◆ Task objective
The entries follow. Copy every line in which "none" appears.

-*-*-

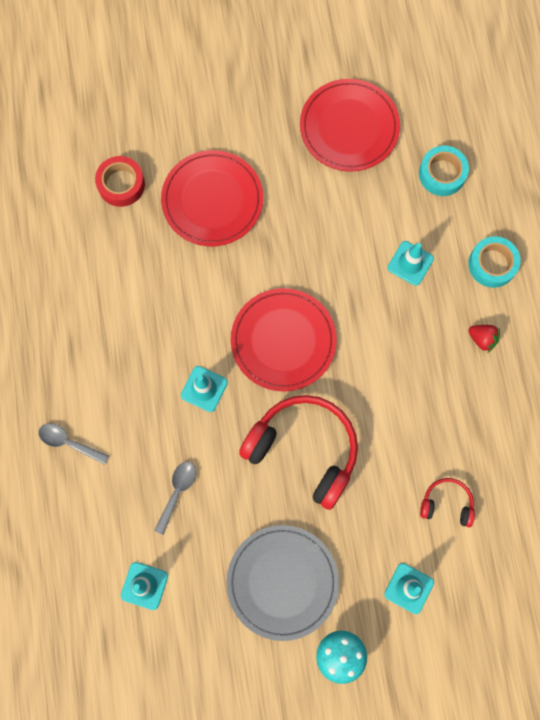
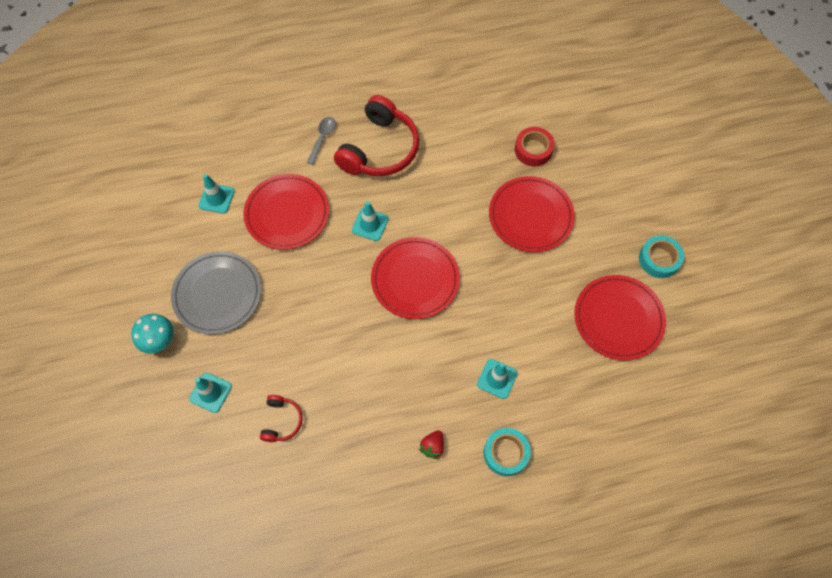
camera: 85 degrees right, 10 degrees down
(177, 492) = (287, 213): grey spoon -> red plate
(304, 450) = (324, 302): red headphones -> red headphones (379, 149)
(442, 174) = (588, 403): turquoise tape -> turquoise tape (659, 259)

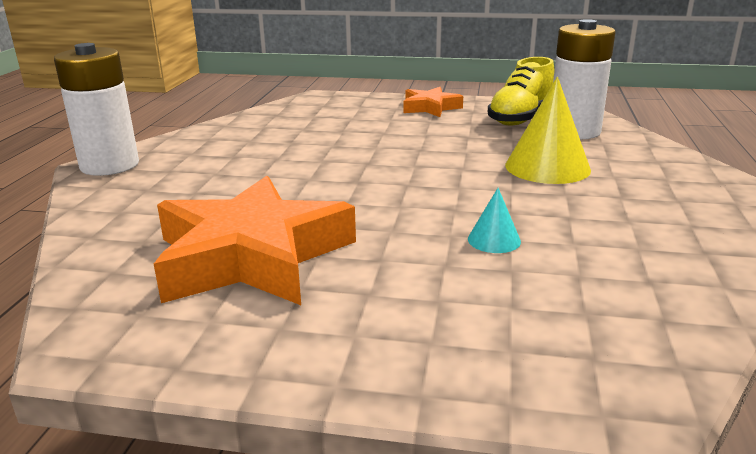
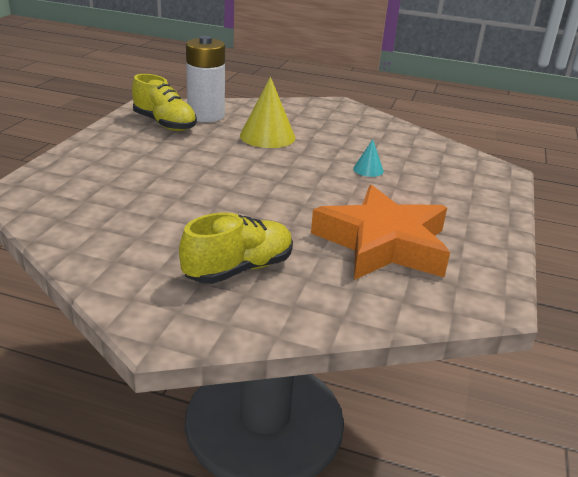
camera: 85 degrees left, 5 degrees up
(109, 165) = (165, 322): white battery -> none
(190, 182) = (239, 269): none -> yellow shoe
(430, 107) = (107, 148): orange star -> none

-*-*-

◆ Exercise response
(109, 165) = (165, 322): white battery -> none
(190, 182) = (239, 269): none -> yellow shoe
(430, 107) = (107, 148): orange star -> none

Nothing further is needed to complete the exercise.